What you are asked to do: Please output the line that contains "C4: 3.3uF (+5V, GND) -> 330nF (+5V, GND)" and all later lines of the material, exactly, through the end.

Records for the task:
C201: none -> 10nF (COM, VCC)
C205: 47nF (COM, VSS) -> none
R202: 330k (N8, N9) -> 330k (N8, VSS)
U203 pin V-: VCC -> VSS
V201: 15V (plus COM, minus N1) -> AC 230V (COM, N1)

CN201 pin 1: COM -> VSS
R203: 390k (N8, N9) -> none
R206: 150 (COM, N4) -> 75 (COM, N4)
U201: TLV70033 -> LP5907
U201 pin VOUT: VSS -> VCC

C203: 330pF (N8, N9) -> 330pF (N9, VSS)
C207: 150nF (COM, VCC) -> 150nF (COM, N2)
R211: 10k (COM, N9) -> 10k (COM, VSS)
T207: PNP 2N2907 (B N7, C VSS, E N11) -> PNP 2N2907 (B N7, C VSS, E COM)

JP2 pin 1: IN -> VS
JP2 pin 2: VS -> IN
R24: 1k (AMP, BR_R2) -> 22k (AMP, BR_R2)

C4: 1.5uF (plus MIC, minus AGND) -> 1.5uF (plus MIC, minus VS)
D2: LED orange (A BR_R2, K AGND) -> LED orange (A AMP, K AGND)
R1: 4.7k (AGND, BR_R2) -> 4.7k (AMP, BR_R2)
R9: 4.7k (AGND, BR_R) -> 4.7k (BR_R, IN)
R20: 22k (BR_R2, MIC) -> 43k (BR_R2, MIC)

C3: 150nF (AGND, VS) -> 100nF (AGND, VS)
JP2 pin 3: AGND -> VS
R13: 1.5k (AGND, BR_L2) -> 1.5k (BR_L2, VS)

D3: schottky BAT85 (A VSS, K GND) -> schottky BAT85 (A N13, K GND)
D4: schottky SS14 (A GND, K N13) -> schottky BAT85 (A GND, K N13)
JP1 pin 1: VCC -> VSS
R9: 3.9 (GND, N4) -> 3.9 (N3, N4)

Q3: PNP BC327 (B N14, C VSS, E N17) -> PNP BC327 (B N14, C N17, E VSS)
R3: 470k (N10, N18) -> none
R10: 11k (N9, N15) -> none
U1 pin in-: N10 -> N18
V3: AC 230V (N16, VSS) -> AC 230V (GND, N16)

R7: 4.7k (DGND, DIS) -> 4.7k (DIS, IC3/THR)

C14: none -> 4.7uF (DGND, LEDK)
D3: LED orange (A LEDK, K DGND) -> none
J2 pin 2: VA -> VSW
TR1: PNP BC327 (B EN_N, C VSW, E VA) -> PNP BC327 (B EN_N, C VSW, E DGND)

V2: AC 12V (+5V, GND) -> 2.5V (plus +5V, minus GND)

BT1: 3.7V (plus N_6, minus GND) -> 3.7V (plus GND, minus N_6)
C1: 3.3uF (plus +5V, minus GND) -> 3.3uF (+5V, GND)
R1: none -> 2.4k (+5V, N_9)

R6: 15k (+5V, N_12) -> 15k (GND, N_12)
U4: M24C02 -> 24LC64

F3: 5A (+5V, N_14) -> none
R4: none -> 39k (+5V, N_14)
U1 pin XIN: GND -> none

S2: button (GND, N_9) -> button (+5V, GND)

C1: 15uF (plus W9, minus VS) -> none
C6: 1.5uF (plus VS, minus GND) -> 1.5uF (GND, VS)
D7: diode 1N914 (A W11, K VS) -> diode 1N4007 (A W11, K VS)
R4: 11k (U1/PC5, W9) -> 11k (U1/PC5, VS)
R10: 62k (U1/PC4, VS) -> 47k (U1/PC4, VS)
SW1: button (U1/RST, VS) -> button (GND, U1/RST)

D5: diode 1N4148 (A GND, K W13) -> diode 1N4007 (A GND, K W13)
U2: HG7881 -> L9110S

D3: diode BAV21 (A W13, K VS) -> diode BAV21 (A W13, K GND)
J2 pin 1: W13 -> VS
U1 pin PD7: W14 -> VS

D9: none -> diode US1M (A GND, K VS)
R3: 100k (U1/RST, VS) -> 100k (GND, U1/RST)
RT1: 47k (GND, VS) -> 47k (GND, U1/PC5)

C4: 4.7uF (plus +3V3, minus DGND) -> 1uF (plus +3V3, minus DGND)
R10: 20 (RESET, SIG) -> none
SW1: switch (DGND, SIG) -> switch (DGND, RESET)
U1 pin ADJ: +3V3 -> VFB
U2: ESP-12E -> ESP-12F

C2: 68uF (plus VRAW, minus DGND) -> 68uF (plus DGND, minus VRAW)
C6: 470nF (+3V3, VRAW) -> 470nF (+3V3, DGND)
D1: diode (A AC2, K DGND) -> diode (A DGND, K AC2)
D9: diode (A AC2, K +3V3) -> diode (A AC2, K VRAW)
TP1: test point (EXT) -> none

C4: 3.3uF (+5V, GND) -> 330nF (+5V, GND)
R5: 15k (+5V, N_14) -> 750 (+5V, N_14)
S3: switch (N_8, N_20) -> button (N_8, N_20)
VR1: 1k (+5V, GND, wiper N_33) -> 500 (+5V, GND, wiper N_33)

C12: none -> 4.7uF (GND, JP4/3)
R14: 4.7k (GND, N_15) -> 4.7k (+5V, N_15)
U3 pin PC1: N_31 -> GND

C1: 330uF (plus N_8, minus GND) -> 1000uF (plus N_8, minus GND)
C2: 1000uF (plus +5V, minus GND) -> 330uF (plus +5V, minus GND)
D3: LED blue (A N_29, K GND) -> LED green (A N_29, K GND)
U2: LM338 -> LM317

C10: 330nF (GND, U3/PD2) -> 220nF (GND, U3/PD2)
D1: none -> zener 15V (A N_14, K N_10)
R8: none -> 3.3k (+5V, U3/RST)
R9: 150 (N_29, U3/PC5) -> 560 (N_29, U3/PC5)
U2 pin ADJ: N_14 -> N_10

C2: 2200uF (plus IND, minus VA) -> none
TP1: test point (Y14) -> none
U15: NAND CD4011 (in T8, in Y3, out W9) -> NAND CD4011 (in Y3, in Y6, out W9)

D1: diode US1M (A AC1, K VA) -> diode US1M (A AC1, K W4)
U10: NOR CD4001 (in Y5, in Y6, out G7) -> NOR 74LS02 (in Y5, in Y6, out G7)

Your response:
C4: 3.3uF (+5V, GND) -> 330nF (+5V, GND)
R5: 15k (+5V, N_14) -> 750 (+5V, N_14)
S3: switch (N_8, N_20) -> button (N_8, N_20)
VR1: 1k (+5V, GND, wiper N_33) -> 500 (+5V, GND, wiper N_33)

C12: none -> 4.7uF (GND, JP4/3)
R14: 4.7k (GND, N_15) -> 4.7k (+5V, N_15)
U3 pin PC1: N_31 -> GND

C1: 330uF (plus N_8, minus GND) -> 1000uF (plus N_8, minus GND)
C2: 1000uF (plus +5V, minus GND) -> 330uF (plus +5V, minus GND)
D3: LED blue (A N_29, K GND) -> LED green (A N_29, K GND)
U2: LM338 -> LM317

C10: 330nF (GND, U3/PD2) -> 220nF (GND, U3/PD2)
D1: none -> zener 15V (A N_14, K N_10)
R8: none -> 3.3k (+5V, U3/RST)
R9: 150 (N_29, U3/PC5) -> 560 (N_29, U3/PC5)
U2 pin ADJ: N_14 -> N_10

C2: 2200uF (plus IND, minus VA) -> none
TP1: test point (Y14) -> none
U15: NAND CD4011 (in T8, in Y3, out W9) -> NAND CD4011 (in Y3, in Y6, out W9)

D1: diode US1M (A AC1, K VA) -> diode US1M (A AC1, K W4)
U10: NOR CD4001 (in Y5, in Y6, out G7) -> NOR 74LS02 (in Y5, in Y6, out G7)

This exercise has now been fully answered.